> **RECORDS FOR PROCESSING**
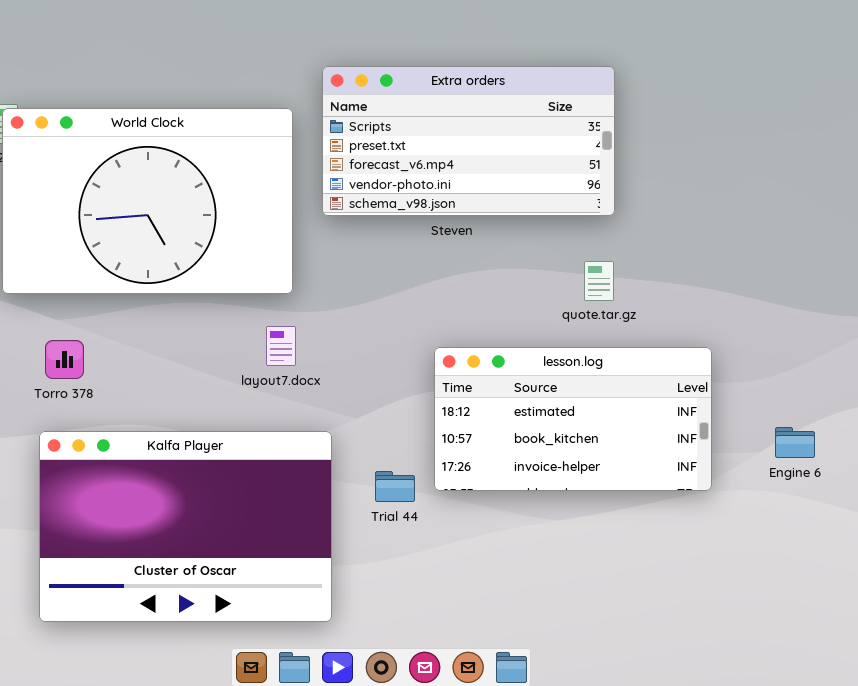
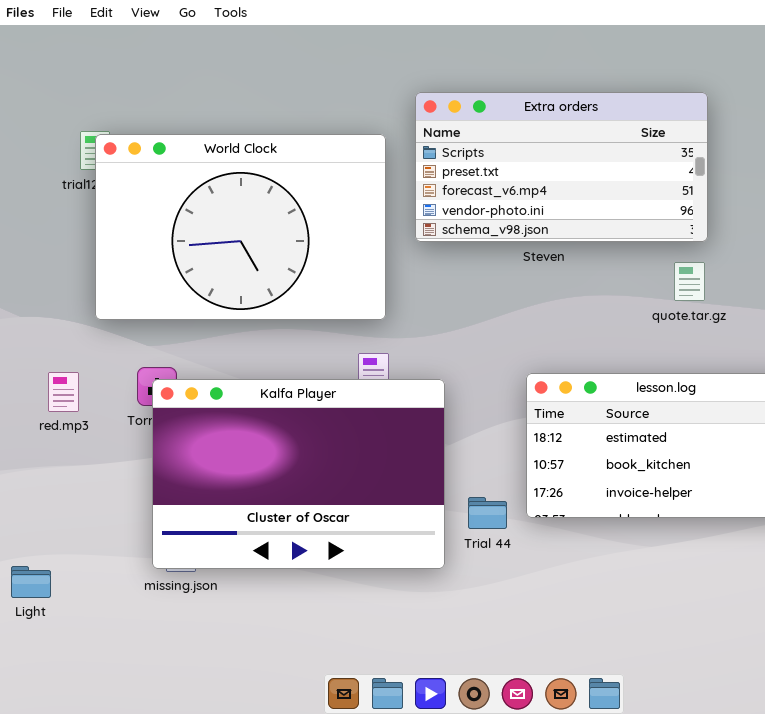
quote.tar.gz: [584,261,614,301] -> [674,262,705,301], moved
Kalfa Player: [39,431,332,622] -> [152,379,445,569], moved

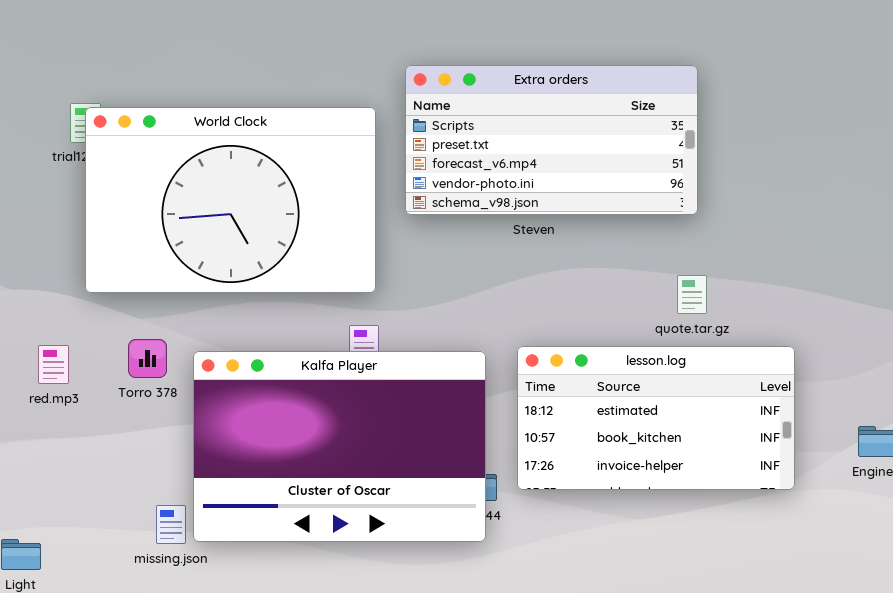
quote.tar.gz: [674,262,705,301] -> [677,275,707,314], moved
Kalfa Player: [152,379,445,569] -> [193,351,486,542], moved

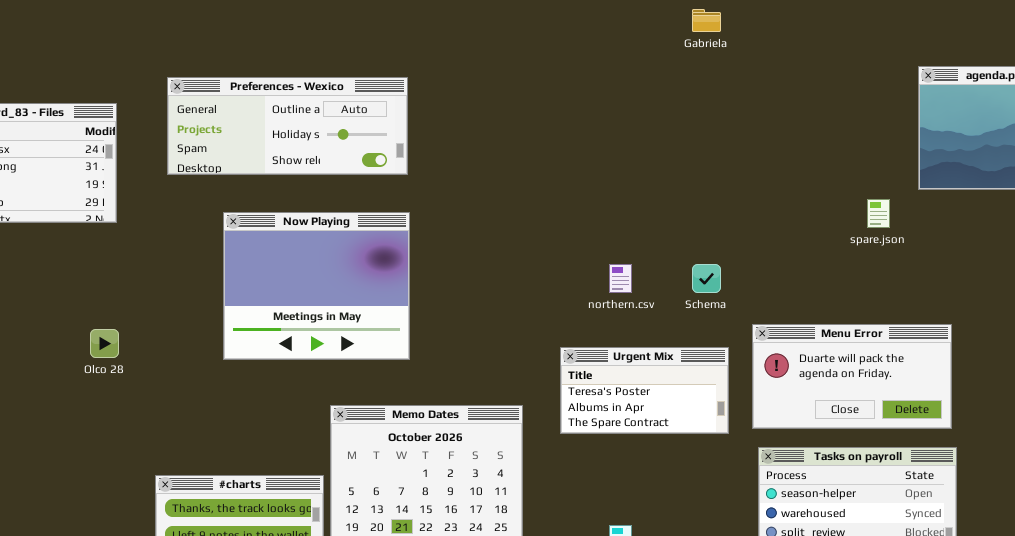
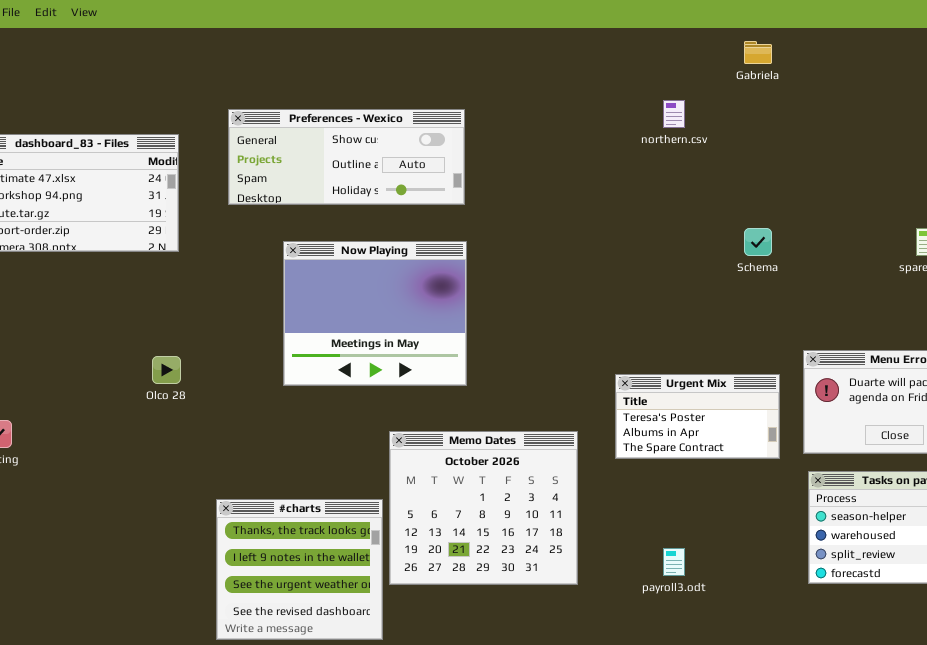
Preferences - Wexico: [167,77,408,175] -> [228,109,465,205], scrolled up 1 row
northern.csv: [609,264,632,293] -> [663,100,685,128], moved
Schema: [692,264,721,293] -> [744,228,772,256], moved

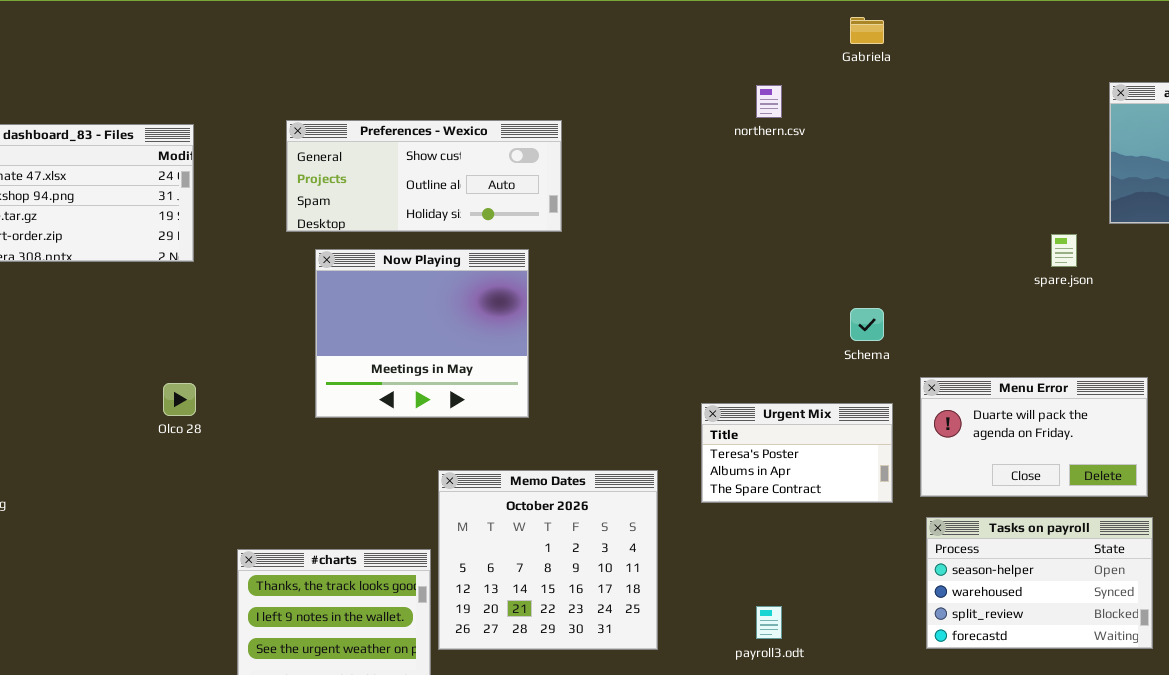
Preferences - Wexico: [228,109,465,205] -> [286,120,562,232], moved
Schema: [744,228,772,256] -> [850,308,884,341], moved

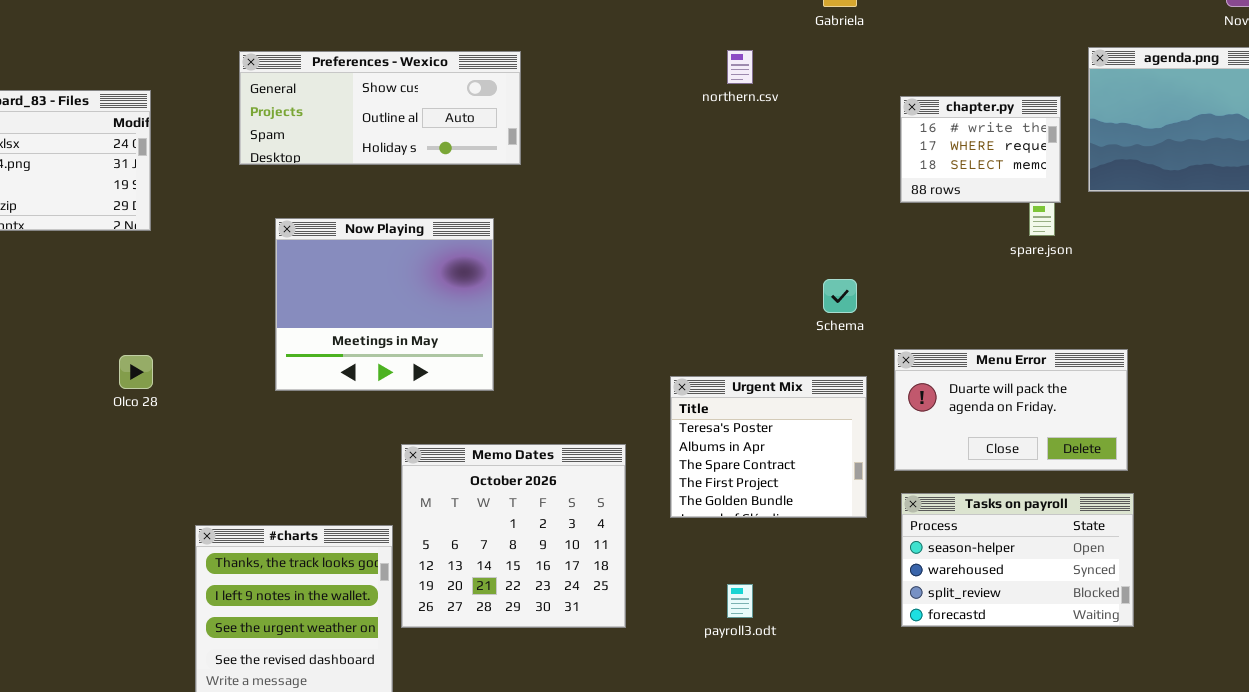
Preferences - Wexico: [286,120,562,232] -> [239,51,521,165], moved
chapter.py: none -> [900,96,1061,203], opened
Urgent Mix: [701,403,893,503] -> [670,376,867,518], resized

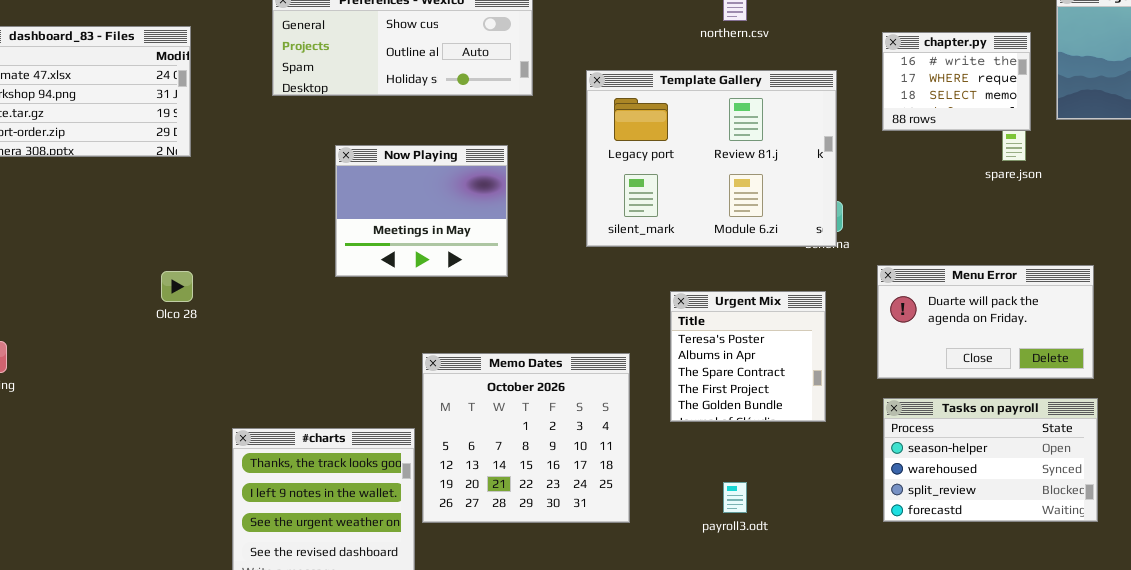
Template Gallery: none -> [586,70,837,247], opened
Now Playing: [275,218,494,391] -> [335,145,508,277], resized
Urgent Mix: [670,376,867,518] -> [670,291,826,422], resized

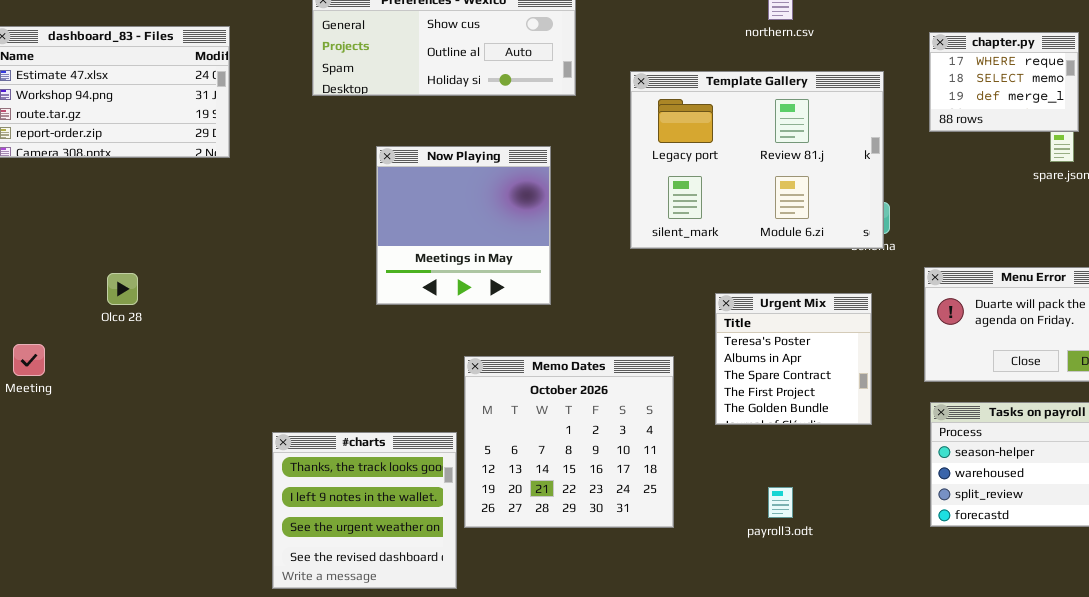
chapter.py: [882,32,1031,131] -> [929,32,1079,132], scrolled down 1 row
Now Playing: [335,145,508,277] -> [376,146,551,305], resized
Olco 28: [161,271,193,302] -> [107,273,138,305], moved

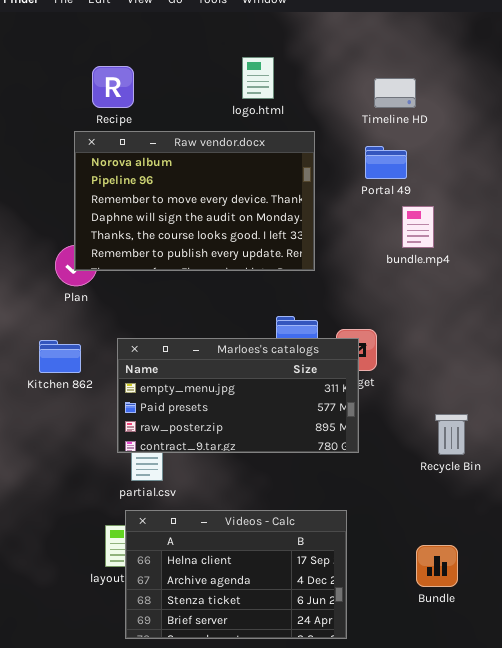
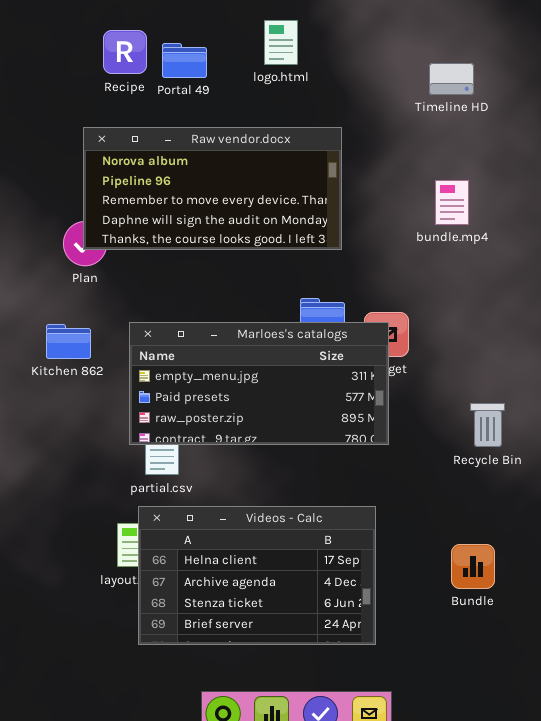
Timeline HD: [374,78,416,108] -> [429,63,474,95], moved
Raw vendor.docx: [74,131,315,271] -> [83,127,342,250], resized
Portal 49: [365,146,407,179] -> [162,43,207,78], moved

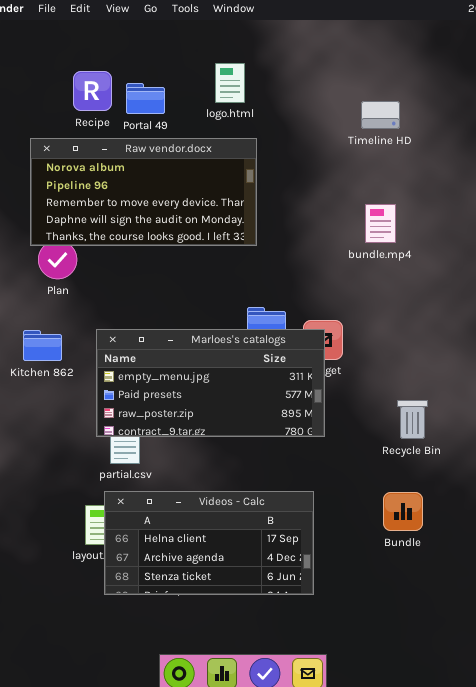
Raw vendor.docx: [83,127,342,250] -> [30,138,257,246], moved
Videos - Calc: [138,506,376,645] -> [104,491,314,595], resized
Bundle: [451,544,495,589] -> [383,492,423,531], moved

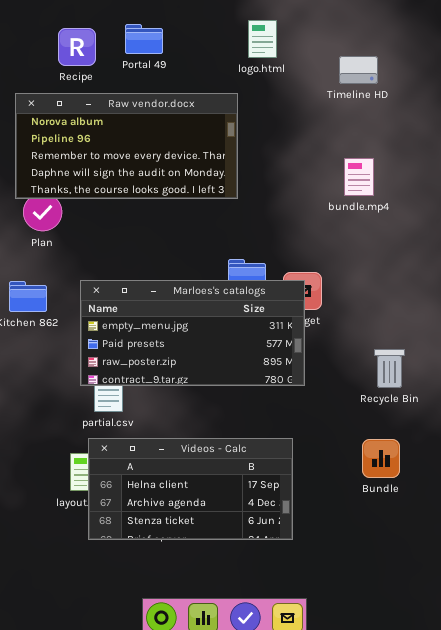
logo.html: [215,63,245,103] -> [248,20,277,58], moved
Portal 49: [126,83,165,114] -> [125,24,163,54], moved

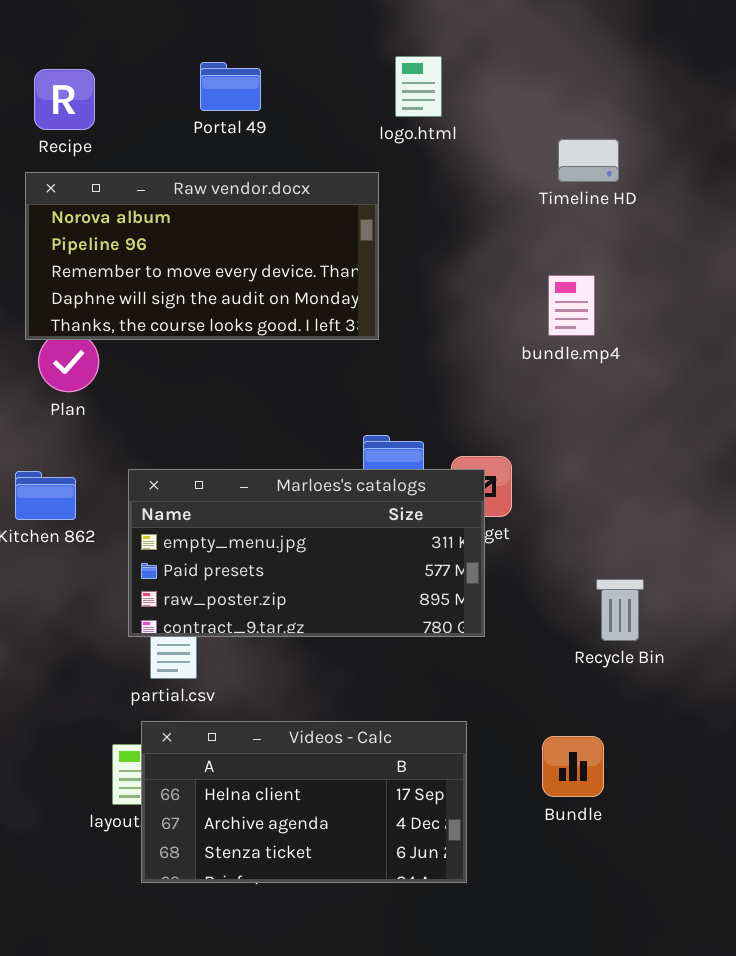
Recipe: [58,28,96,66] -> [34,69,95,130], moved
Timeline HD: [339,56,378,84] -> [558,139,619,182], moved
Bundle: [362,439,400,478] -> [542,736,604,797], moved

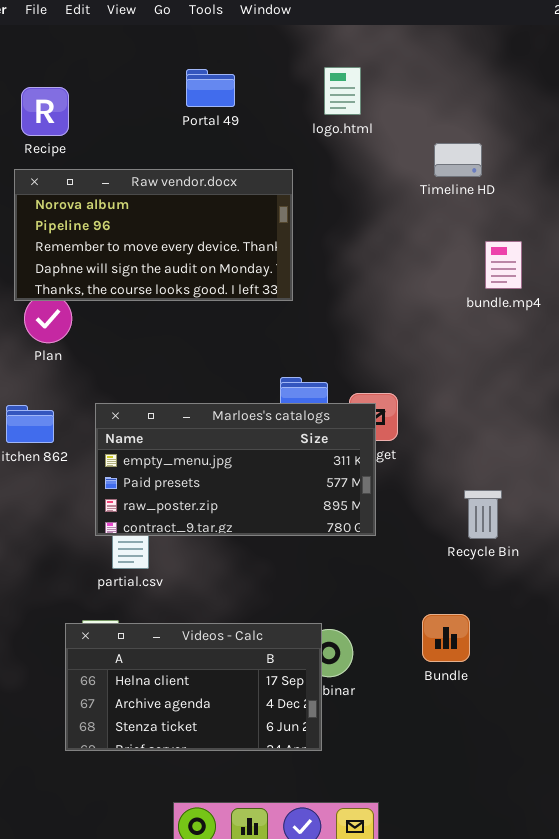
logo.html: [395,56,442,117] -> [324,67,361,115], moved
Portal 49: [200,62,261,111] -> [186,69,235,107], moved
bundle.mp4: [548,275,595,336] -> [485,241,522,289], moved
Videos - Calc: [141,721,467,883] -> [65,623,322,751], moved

> **ACTION ITEM**
None of the images should be copied, but every entry must be given again exactly.

> **SOLUTION BELOW**
quote.tar.gz: [584,261,614,301] -> [674,262,705,301], moved
Kalfa Player: [39,431,332,622] -> [152,379,445,569], moved

quote.tar.gz: [674,262,705,301] -> [677,275,707,314], moved
Kalfa Player: [152,379,445,569] -> [193,351,486,542], moved

Preferences - Wexico: [167,77,408,175] -> [228,109,465,205], scrolled up 1 row
northern.csv: [609,264,632,293] -> [663,100,685,128], moved
Schema: [692,264,721,293] -> [744,228,772,256], moved

Preferences - Wexico: [228,109,465,205] -> [286,120,562,232], moved
Schema: [744,228,772,256] -> [850,308,884,341], moved

Preferences - Wexico: [286,120,562,232] -> [239,51,521,165], moved
chapter.py: none -> [900,96,1061,203], opened
Urgent Mix: [701,403,893,503] -> [670,376,867,518], resized

Template Gallery: none -> [586,70,837,247], opened
Now Playing: [275,218,494,391] -> [335,145,508,277], resized
Urgent Mix: [670,376,867,518] -> [670,291,826,422], resized

chapter.py: [882,32,1031,131] -> [929,32,1079,132], scrolled down 1 row
Now Playing: [335,145,508,277] -> [376,146,551,305], resized
Olco 28: [161,271,193,302] -> [107,273,138,305], moved

Timeline HD: [374,78,416,108] -> [429,63,474,95], moved
Raw vendor.docx: [74,131,315,271] -> [83,127,342,250], resized
Portal 49: [365,146,407,179] -> [162,43,207,78], moved

Raw vendor.docx: [83,127,342,250] -> [30,138,257,246], moved
Videos - Calc: [138,506,376,645] -> [104,491,314,595], resized
Bundle: [451,544,495,589] -> [383,492,423,531], moved

logo.html: [215,63,245,103] -> [248,20,277,58], moved
Portal 49: [126,83,165,114] -> [125,24,163,54], moved

Recipe: [58,28,96,66] -> [34,69,95,130], moved
Timeline HD: [339,56,378,84] -> [558,139,619,182], moved
Bundle: [362,439,400,478] -> [542,736,604,797], moved

logo.html: [395,56,442,117] -> [324,67,361,115], moved
Portal 49: [200,62,261,111] -> [186,69,235,107], moved
bundle.mp4: [548,275,595,336] -> [485,241,522,289], moved
Videos - Calc: [141,721,467,883] -> [65,623,322,751], moved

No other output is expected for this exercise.